§ **DATA TO USE**
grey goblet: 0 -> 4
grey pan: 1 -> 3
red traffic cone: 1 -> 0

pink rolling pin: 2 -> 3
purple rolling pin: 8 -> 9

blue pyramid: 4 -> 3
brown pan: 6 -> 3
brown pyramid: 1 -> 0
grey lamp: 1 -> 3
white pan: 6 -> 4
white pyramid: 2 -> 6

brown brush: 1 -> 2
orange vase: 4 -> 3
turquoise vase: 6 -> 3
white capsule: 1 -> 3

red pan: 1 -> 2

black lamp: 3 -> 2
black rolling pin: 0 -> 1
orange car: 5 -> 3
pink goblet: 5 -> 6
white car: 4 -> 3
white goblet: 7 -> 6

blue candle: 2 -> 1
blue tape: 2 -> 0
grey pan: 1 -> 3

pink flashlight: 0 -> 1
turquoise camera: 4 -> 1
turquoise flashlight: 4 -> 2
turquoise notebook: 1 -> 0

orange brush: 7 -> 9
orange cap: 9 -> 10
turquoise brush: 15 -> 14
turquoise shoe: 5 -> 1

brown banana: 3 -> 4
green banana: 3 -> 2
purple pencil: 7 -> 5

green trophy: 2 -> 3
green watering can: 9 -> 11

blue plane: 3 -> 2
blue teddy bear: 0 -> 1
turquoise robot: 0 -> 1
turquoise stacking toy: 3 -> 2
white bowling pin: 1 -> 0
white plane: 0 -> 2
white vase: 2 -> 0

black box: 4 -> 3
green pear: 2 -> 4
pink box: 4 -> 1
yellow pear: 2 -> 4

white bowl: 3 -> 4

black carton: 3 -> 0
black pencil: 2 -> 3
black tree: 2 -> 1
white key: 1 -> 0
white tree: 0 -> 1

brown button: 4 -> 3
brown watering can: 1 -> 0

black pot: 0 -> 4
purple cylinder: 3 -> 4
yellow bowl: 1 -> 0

§ **DESCRIPTION OF THE TASK**
The material must be repeated in full, with every line exact.

§ **YOUR RESPONSE**
grey goblet: 0 -> 4
grey pan: 1 -> 3
red traffic cone: 1 -> 0

pink rolling pin: 2 -> 3
purple rolling pin: 8 -> 9

blue pyramid: 4 -> 3
brown pan: 6 -> 3
brown pyramid: 1 -> 0
grey lamp: 1 -> 3
white pan: 6 -> 4
white pyramid: 2 -> 6

brown brush: 1 -> 2
orange vase: 4 -> 3
turquoise vase: 6 -> 3
white capsule: 1 -> 3

red pan: 1 -> 2

black lamp: 3 -> 2
black rolling pin: 0 -> 1
orange car: 5 -> 3
pink goblet: 5 -> 6
white car: 4 -> 3
white goblet: 7 -> 6

blue candle: 2 -> 1
blue tape: 2 -> 0
grey pan: 1 -> 3

pink flashlight: 0 -> 1
turquoise camera: 4 -> 1
turquoise flashlight: 4 -> 2
turquoise notebook: 1 -> 0

orange brush: 7 -> 9
orange cap: 9 -> 10
turquoise brush: 15 -> 14
turquoise shoe: 5 -> 1

brown banana: 3 -> 4
green banana: 3 -> 2
purple pencil: 7 -> 5

green trophy: 2 -> 3
green watering can: 9 -> 11

blue plane: 3 -> 2
blue teddy bear: 0 -> 1
turquoise robot: 0 -> 1
turquoise stacking toy: 3 -> 2
white bowling pin: 1 -> 0
white plane: 0 -> 2
white vase: 2 -> 0

black box: 4 -> 3
green pear: 2 -> 4
pink box: 4 -> 1
yellow pear: 2 -> 4

white bowl: 3 -> 4

black carton: 3 -> 0
black pencil: 2 -> 3
black tree: 2 -> 1
white key: 1 -> 0
white tree: 0 -> 1

brown button: 4 -> 3
brown watering can: 1 -> 0

black pot: 0 -> 4
purple cylinder: 3 -> 4
yellow bowl: 1 -> 0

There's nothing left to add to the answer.